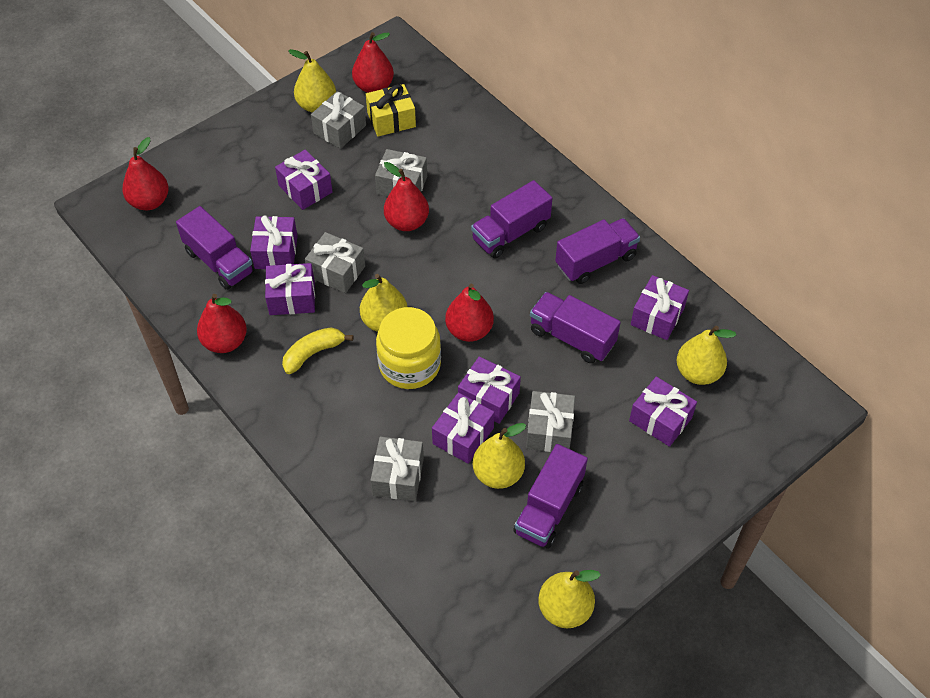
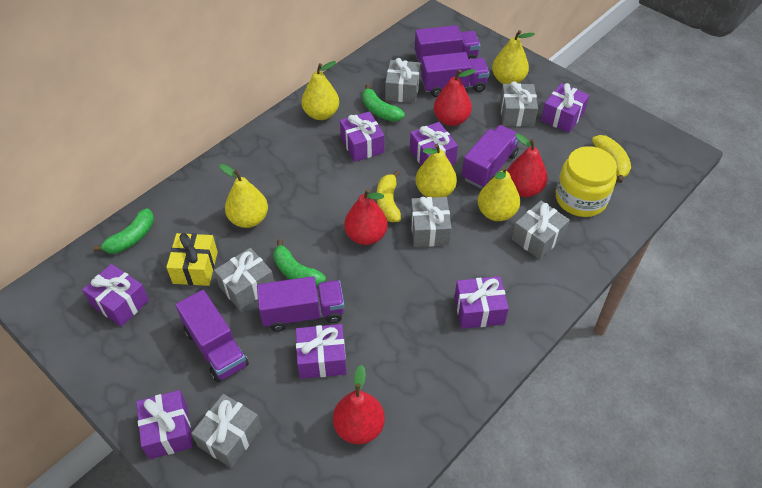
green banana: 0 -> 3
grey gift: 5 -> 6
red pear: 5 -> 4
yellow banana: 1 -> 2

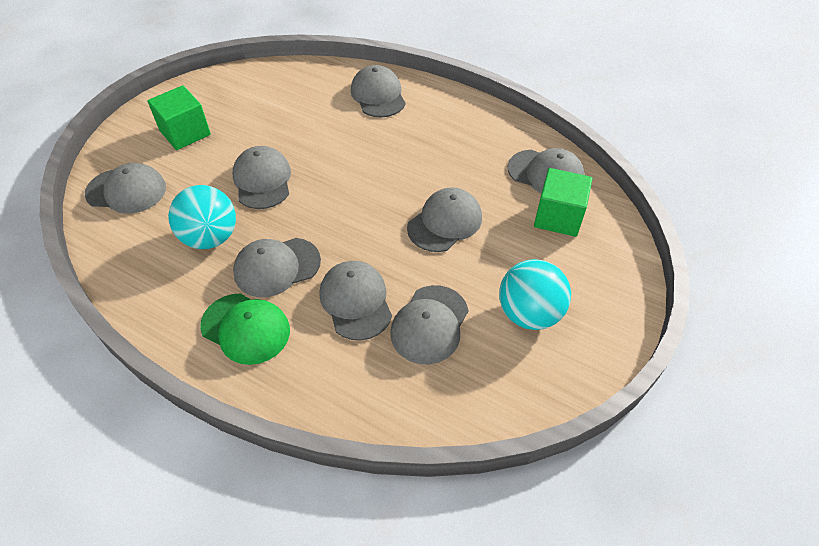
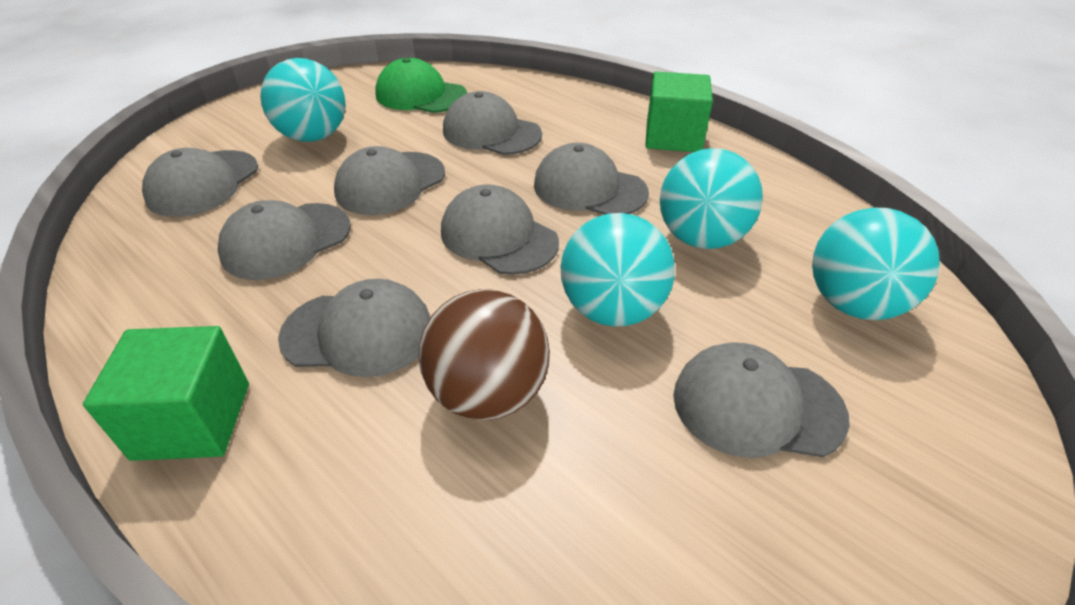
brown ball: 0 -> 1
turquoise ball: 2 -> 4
==
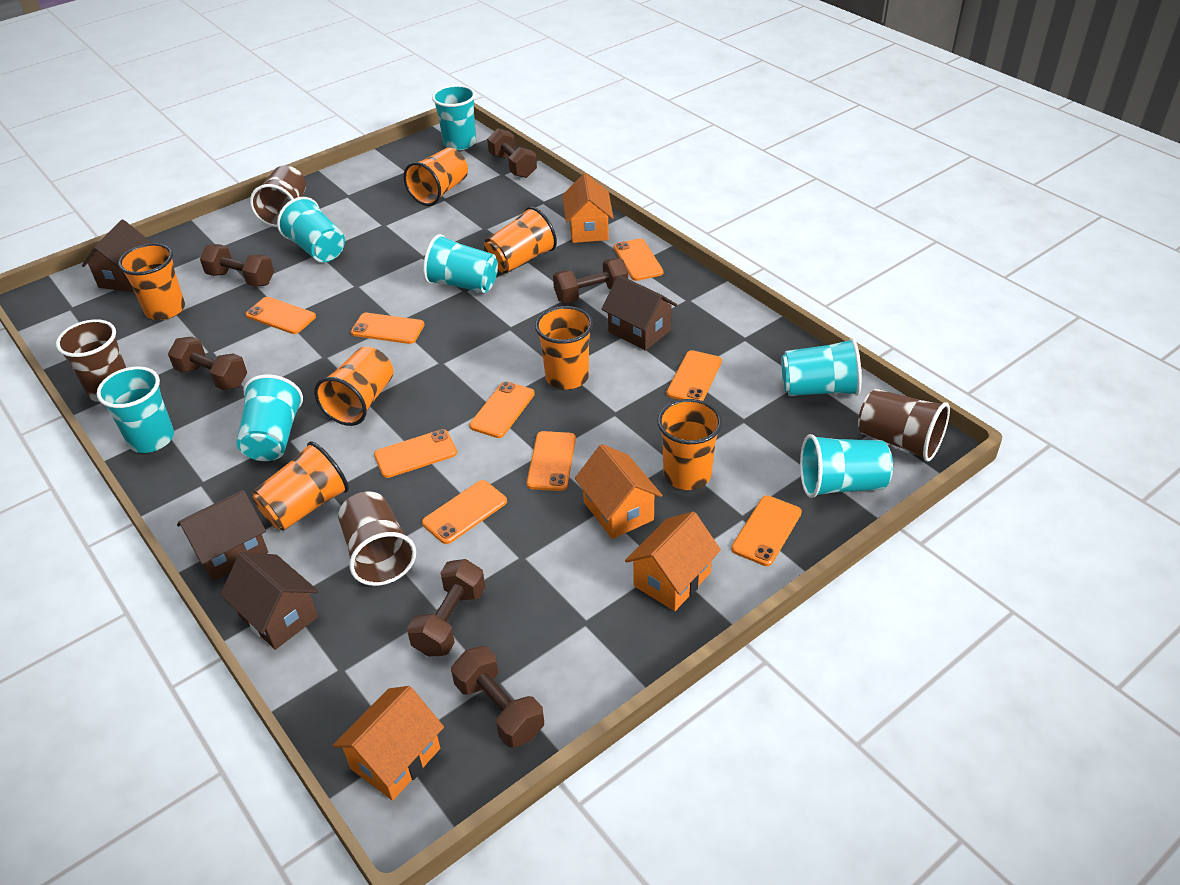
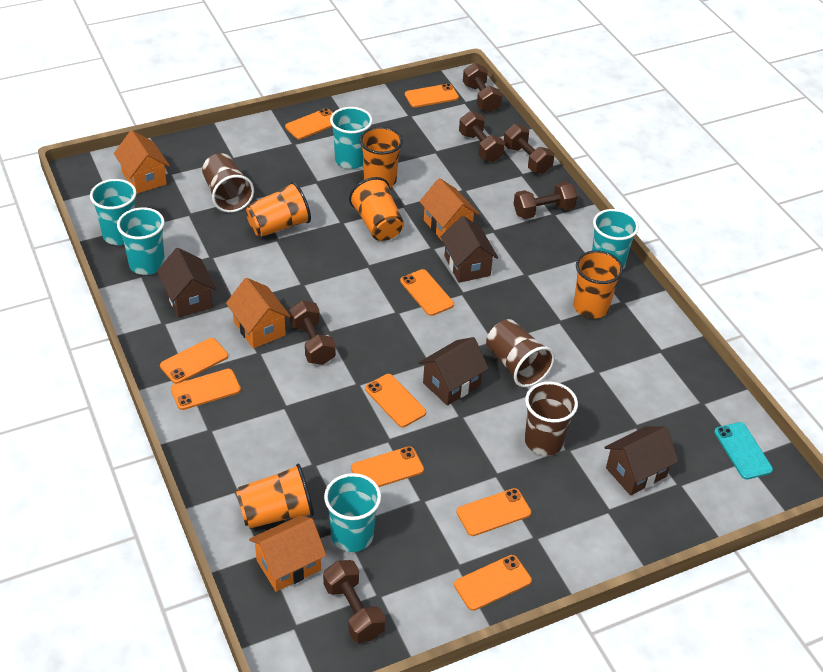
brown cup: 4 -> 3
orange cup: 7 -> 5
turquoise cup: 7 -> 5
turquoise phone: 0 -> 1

=== TASK ITEM ===
Repeat, exactly as they stand above, the lines from the line with "brown cup: 4 -> 3" to the line with "turquoise phone: 0 -> 1", both lines included.

=== WRITTEN SOLUTION ===
brown cup: 4 -> 3
orange cup: 7 -> 5
turquoise cup: 7 -> 5
turquoise phone: 0 -> 1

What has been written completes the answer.